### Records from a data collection
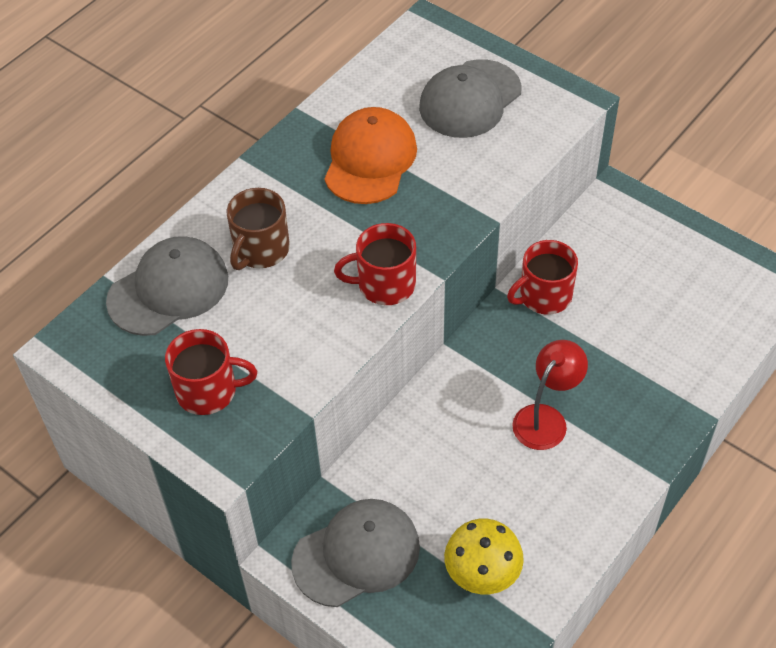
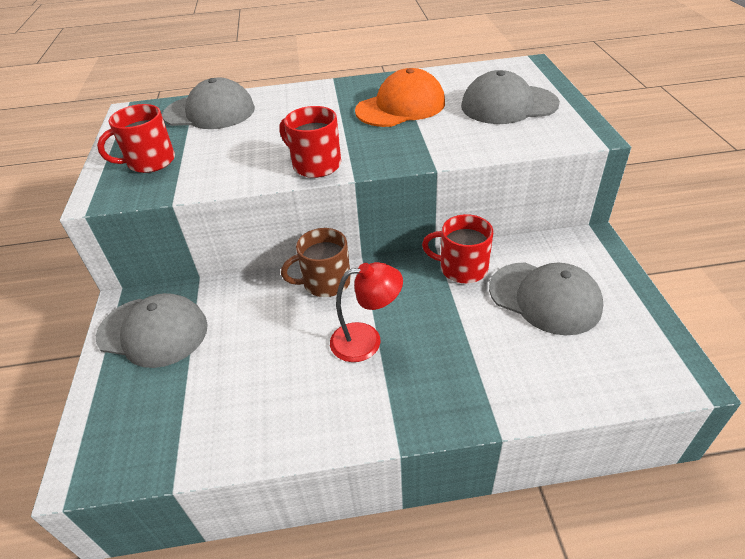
camera: 45 degrees right, 10 degrees down
(208, 391) = (150, 161): red mug -> red mug turned 105 degrees clockwise
(260, 250) = (278, 117): brown mug -> brown mug (325, 282)
(482, 575) = (194, 404): yellow mushroom -> none
(634, 280) = (544, 298): none -> grey cap

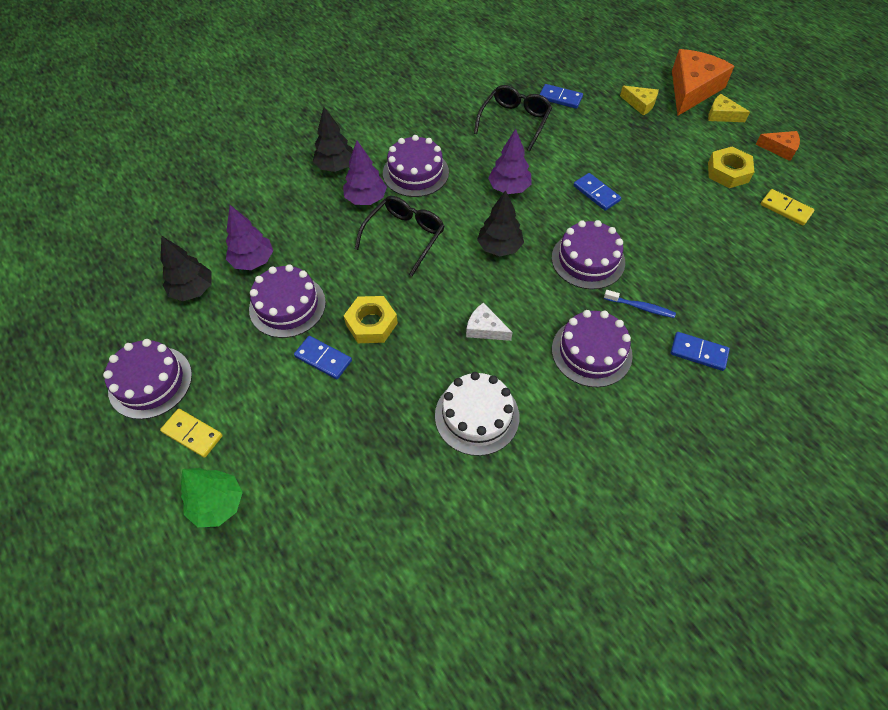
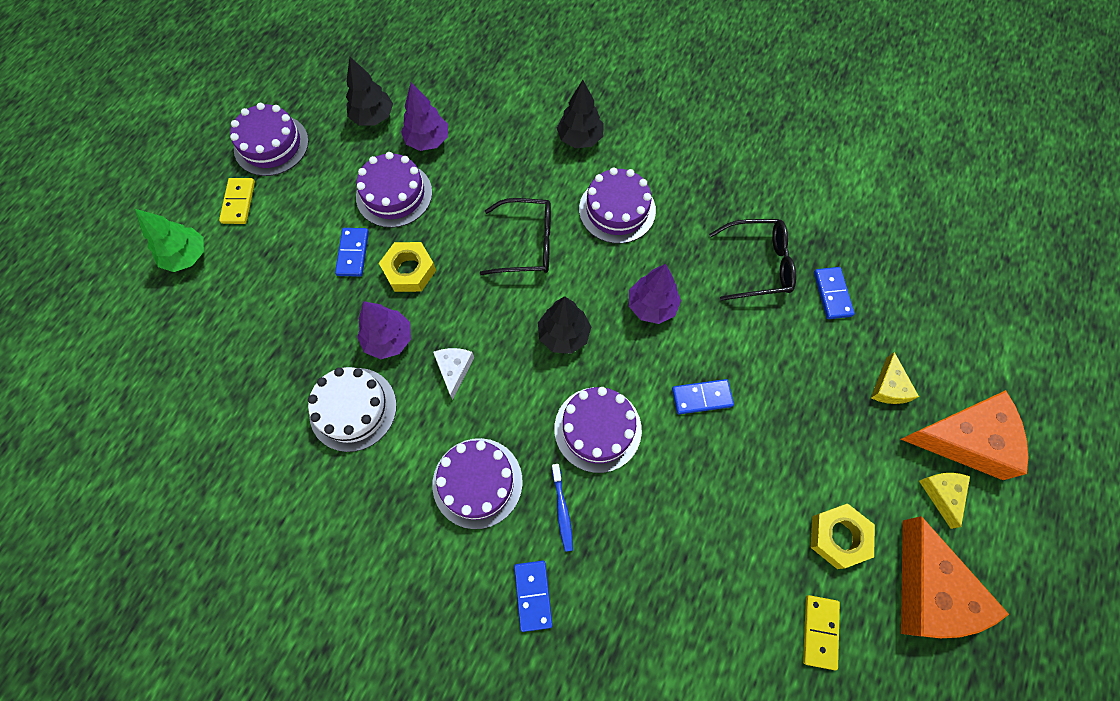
camera: 60 degrees right, 10 degrees up
(366, 199) = (554, 186): purple tree -> purple tree (388, 340)
(596, 193) = (702, 397): blue domino -> blue domino turned 60 degrees clockwise
(780, 149) = (930, 591): orange cheese -> orange cheese, size x2.02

### Work to be completed
Set down, unchanged, the line that contains "camera: 60 degrees right, 10 degrees up" together with every later line in the records, through the last one.

### Task answer
camera: 60 degrees right, 10 degrees up
(366, 199) = (554, 186): purple tree -> purple tree (388, 340)
(596, 193) = (702, 397): blue domino -> blue domino turned 60 degrees clockwise
(780, 149) = (930, 591): orange cheese -> orange cheese, size x2.02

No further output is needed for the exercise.